▶ Task statement:
Print the records below exactly, omitting all pictures.

*** Block opens ***

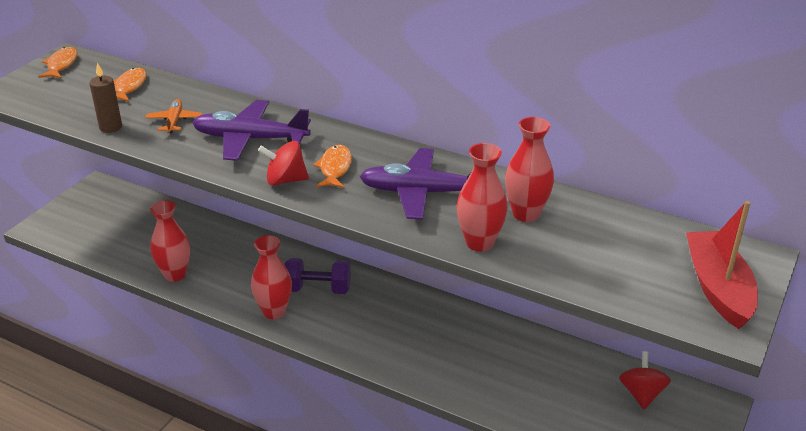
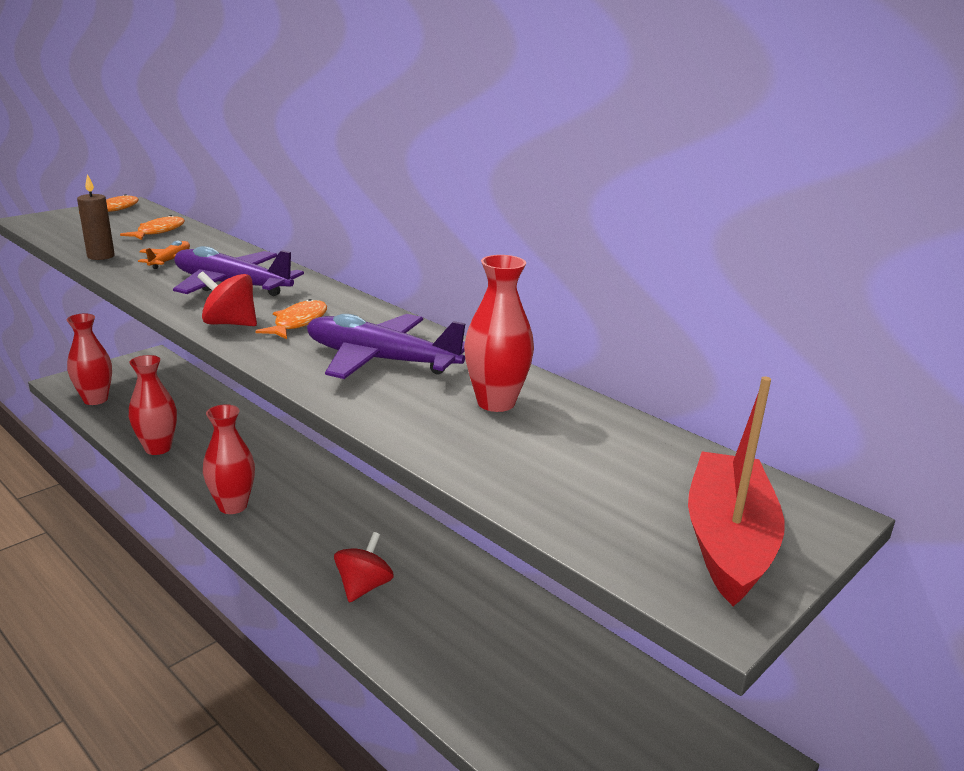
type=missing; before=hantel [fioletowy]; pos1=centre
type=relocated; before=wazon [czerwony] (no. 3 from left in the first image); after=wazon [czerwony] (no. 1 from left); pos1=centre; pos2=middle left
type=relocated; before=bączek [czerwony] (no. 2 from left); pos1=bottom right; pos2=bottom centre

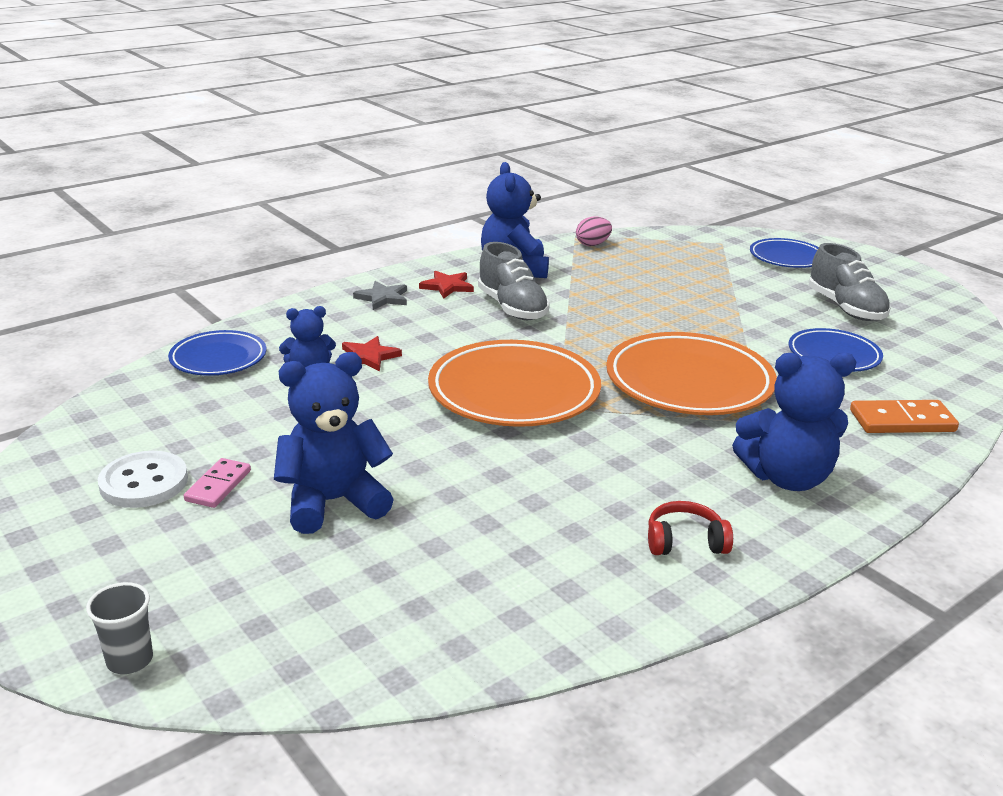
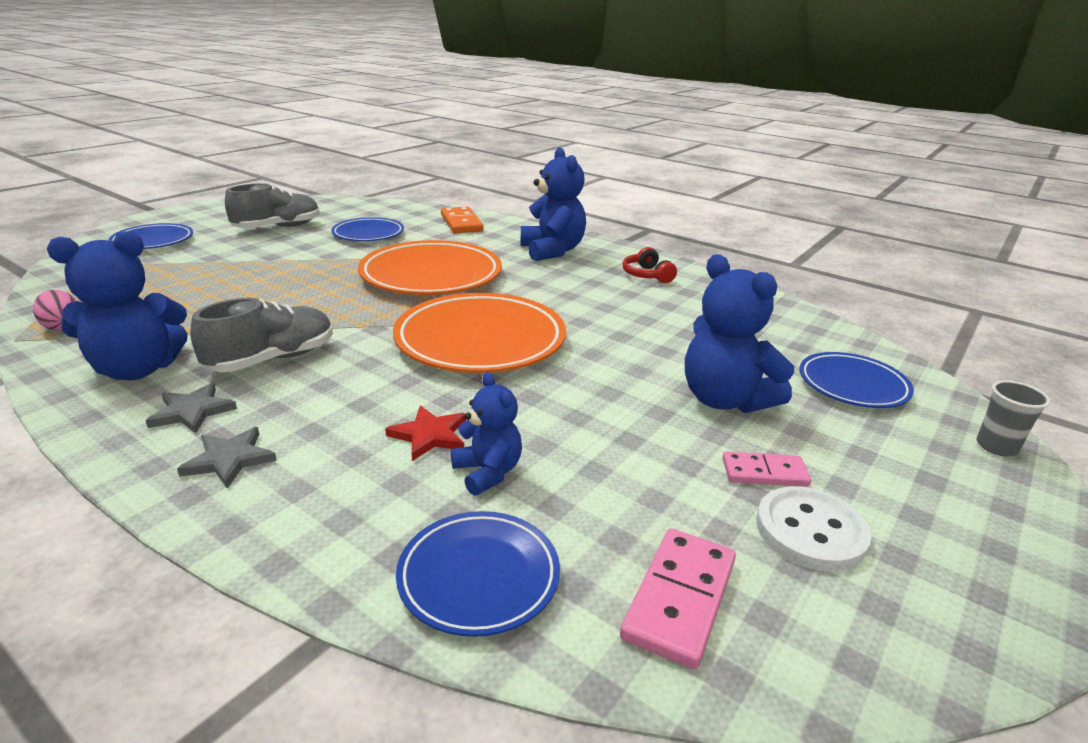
type=appeared; after=kostka domina [różowy] (no. 1 from left); pos2=bottom centre
type=appeared; after=talerz [niebieski] (no. 4 from left); pos2=middle right
type=colour; before=gwiazda [czerwony] (no. 2 from left); after=gwiazda [szary] (no. 1 from left); pos1=centre; pos2=middle left

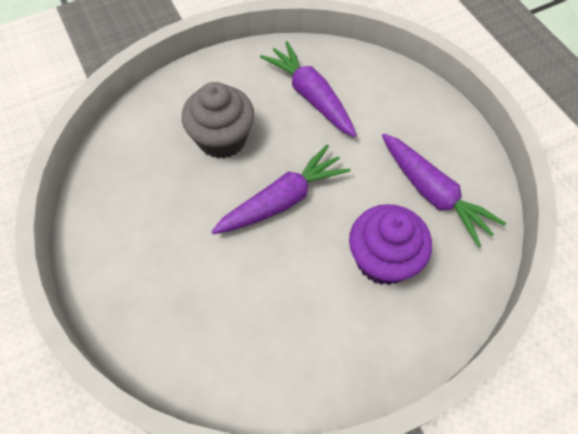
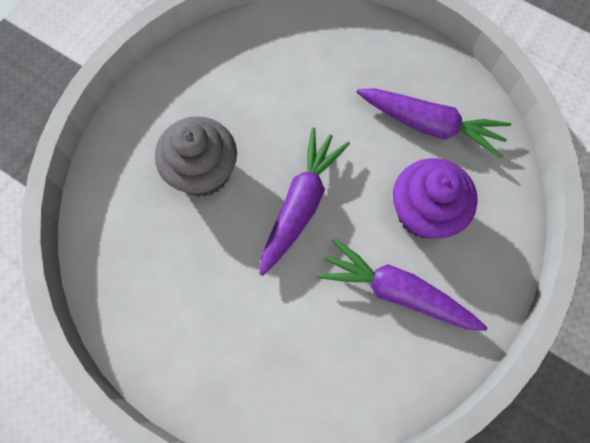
type=relocated; before=marchewka [fioletowy] (no. 2 from left); pos1=top centre; pos2=middle right

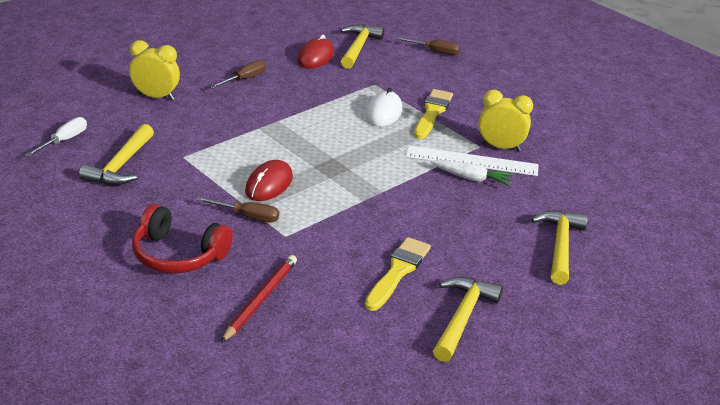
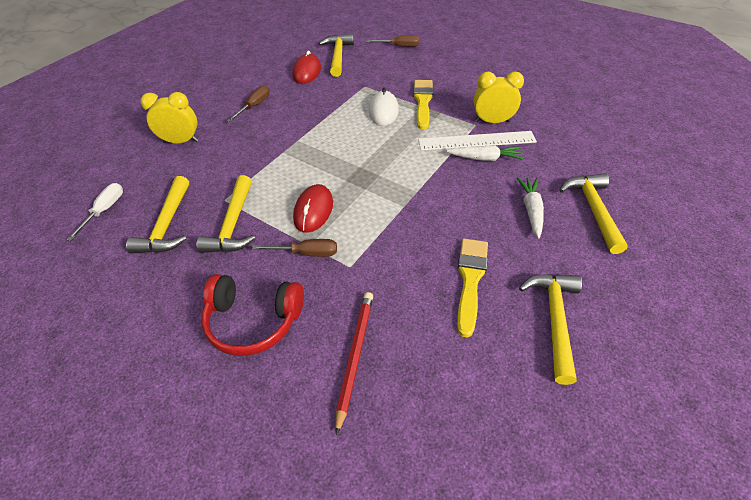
type=appeared; after=młotek [żółty] (no. 2 from left); pos2=middle left
type=appeared; after=marchewka [biały] (no. 2 from left); pos2=middle right

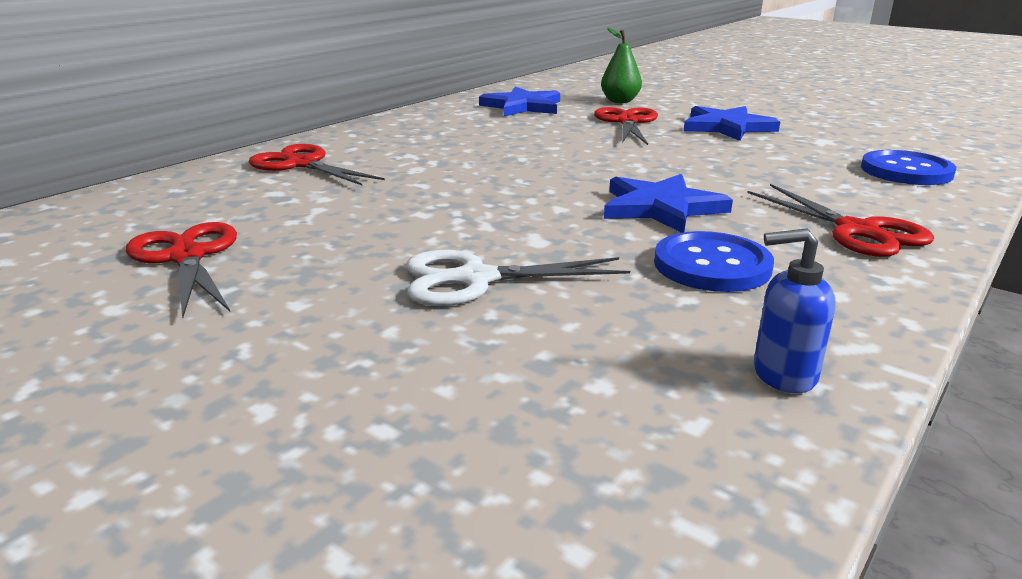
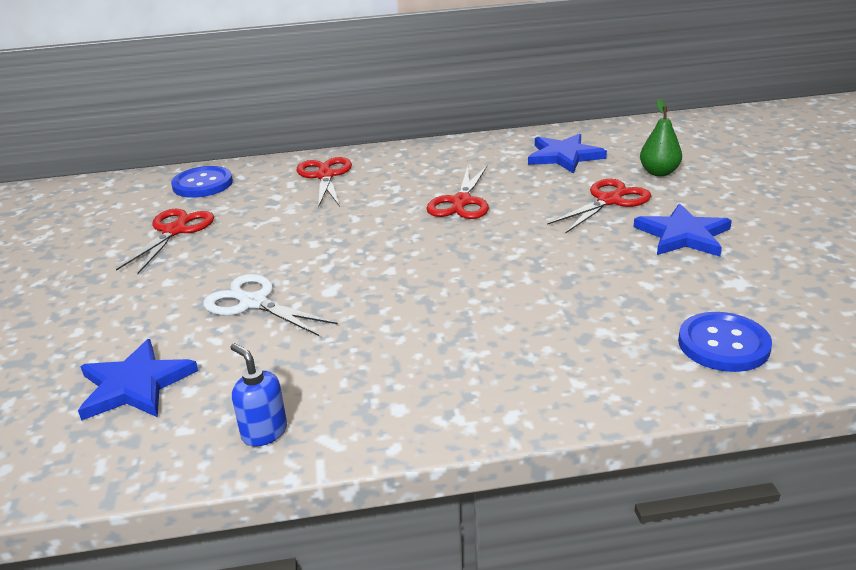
type=relocated; before=gwiazda [niebieski] (no. 2 from left in the first image); after=gwiazda [niebieski] (no. 1 from left); pos1=centre; pos2=bottom left
type=relocated; before=guzik [niebieski] (no. 1 from left); pos1=middle right; pos2=top left
type=relocated; before=nożyczki [czerwony] (no. 4 from left in the first image); after=nożyczki [czerwony] (no. 3 from left); pos1=middle right; pos2=centre

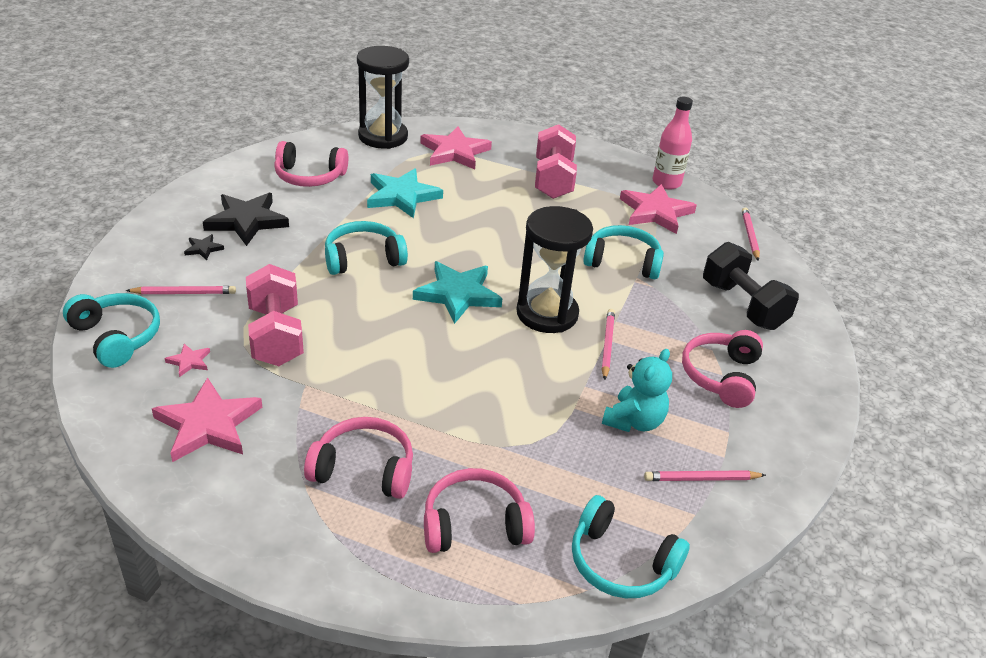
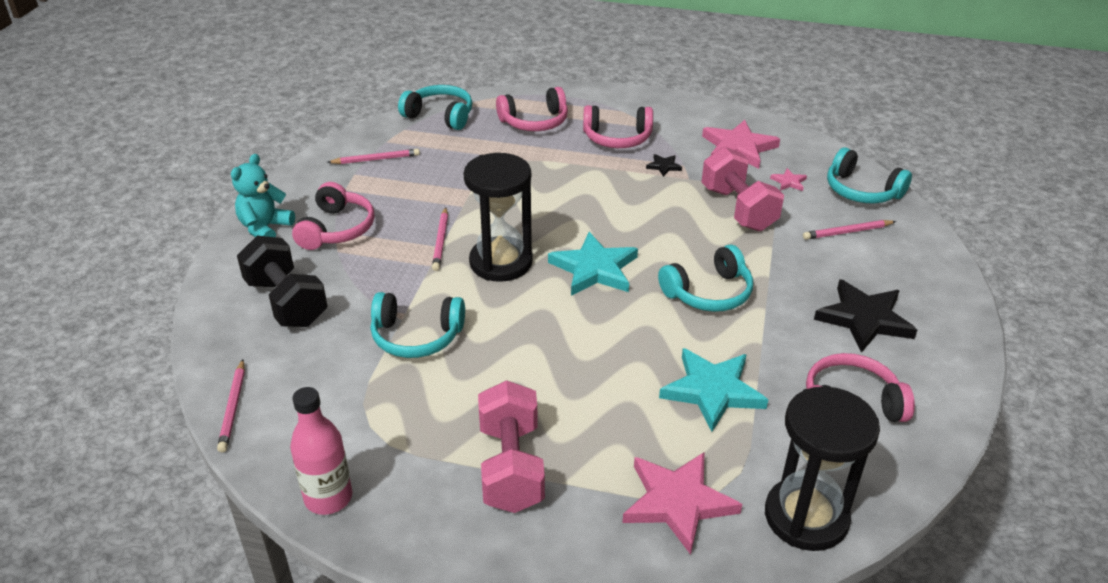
type=missing; before=gwiazda [różowy] (no. 4 from left); pos1=top right
type=relocated; before=gwiazda [czarny] (no. 1 from left); pos1=middle left; pos2=top centre
type=relocated; before=miś [turkusowy]; pos1=centre; pos2=middle left

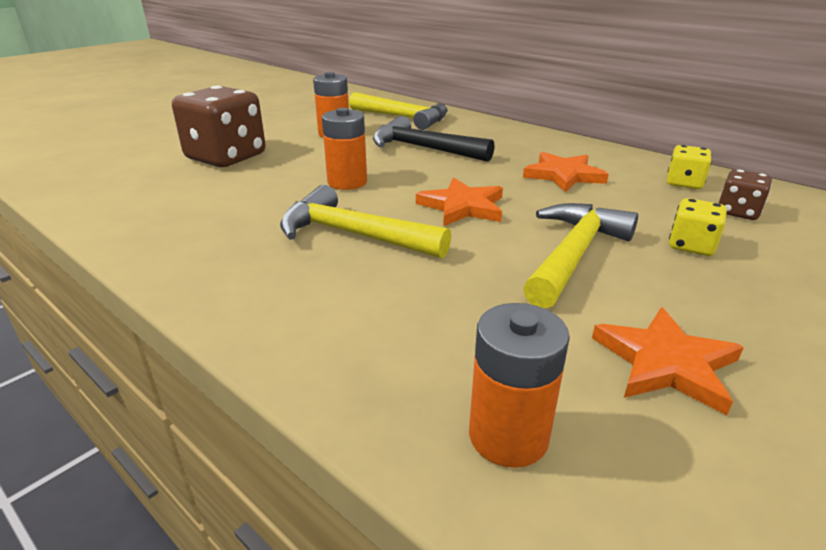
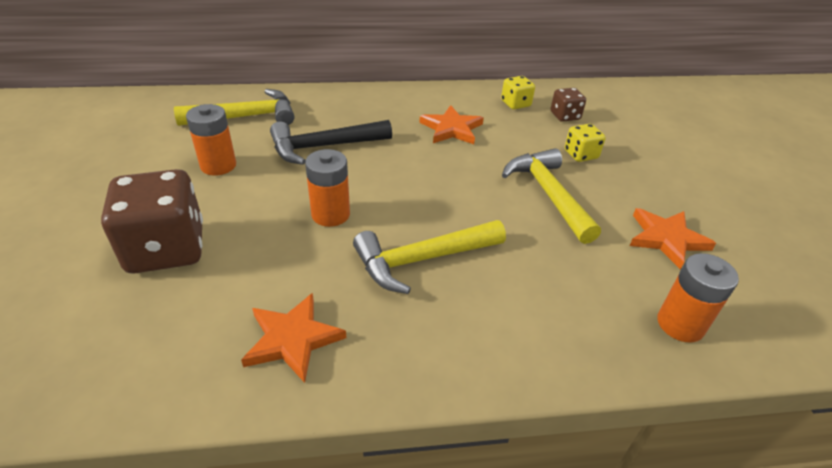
type=relocated; before=gwiazda [pomarańczowy] (no. 1 from left); pos1=centre; pos2=bottom centre

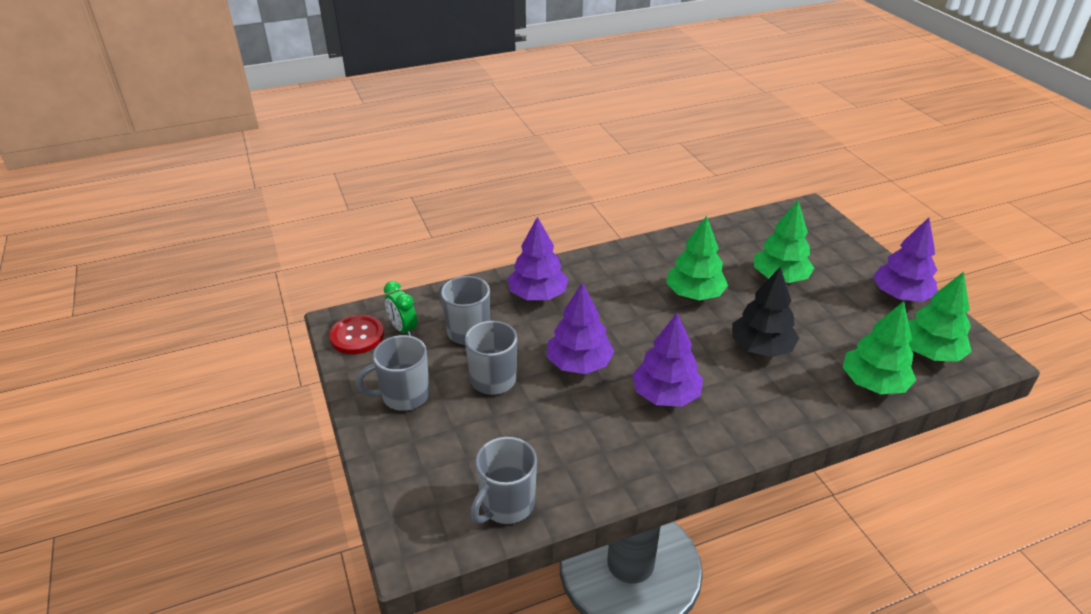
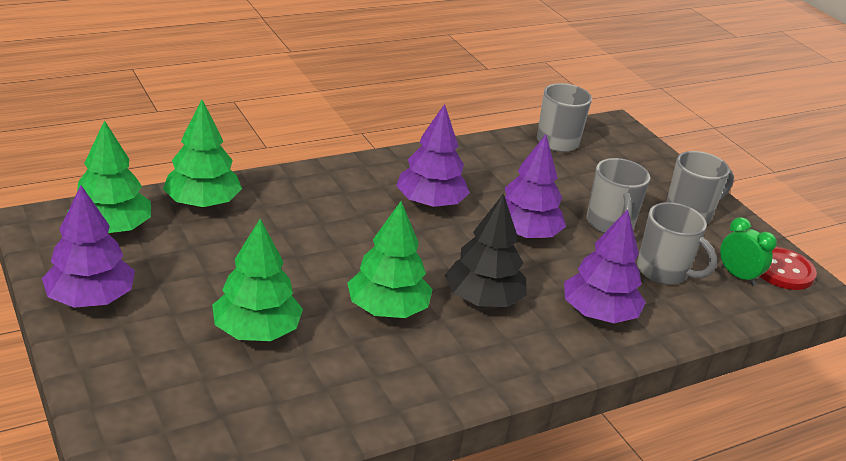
type=relocated; before=drzewko [czarny]; pos1=middle right; pos2=centre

*** Block closes ***

▶ Task solution:
type=missing; before=hantel [fioletowy]; pos1=centre
type=relocated; before=wazon [czerwony] (no. 3 from left in the first image); after=wazon [czerwony] (no. 1 from left); pos1=centre; pos2=middle left
type=relocated; before=bączek [czerwony] (no. 2 from left); pos1=bottom right; pos2=bottom centre

type=appeared; after=kostka domina [różowy] (no. 1 from left); pos2=bottom centre
type=appeared; after=talerz [niebieski] (no. 4 from left); pos2=middle right
type=colour; before=gwiazda [czerwony] (no. 2 from left); after=gwiazda [szary] (no. 1 from left); pos1=centre; pos2=middle left

type=relocated; before=marchewka [fioletowy] (no. 2 from left); pos1=top centre; pos2=middle right

type=appeared; after=młotek [żółty] (no. 2 from left); pos2=middle left
type=appeared; after=marchewka [biały] (no. 2 from left); pos2=middle right

type=relocated; before=gwiazda [niebieski] (no. 2 from left in the first image); after=gwiazda [niebieski] (no. 1 from left); pos1=centre; pos2=bottom left
type=relocated; before=guzik [niebieski] (no. 1 from left); pos1=middle right; pos2=top left
type=relocated; before=nożyczki [czerwony] (no. 4 from left in the first image); after=nożyczki [czerwony] (no. 3 from left); pos1=middle right; pos2=centre

type=missing; before=gwiazda [różowy] (no. 4 from left); pos1=top right
type=relocated; before=gwiazda [czarny] (no. 1 from left); pos1=middle left; pos2=top centre
type=relocated; before=miś [turkusowy]; pos1=centre; pos2=middle left

type=relocated; before=gwiazda [pomarańczowy] (no. 1 from left); pos1=centre; pos2=bottom centre

type=relocated; before=drzewko [czarny]; pos1=middle right; pos2=centre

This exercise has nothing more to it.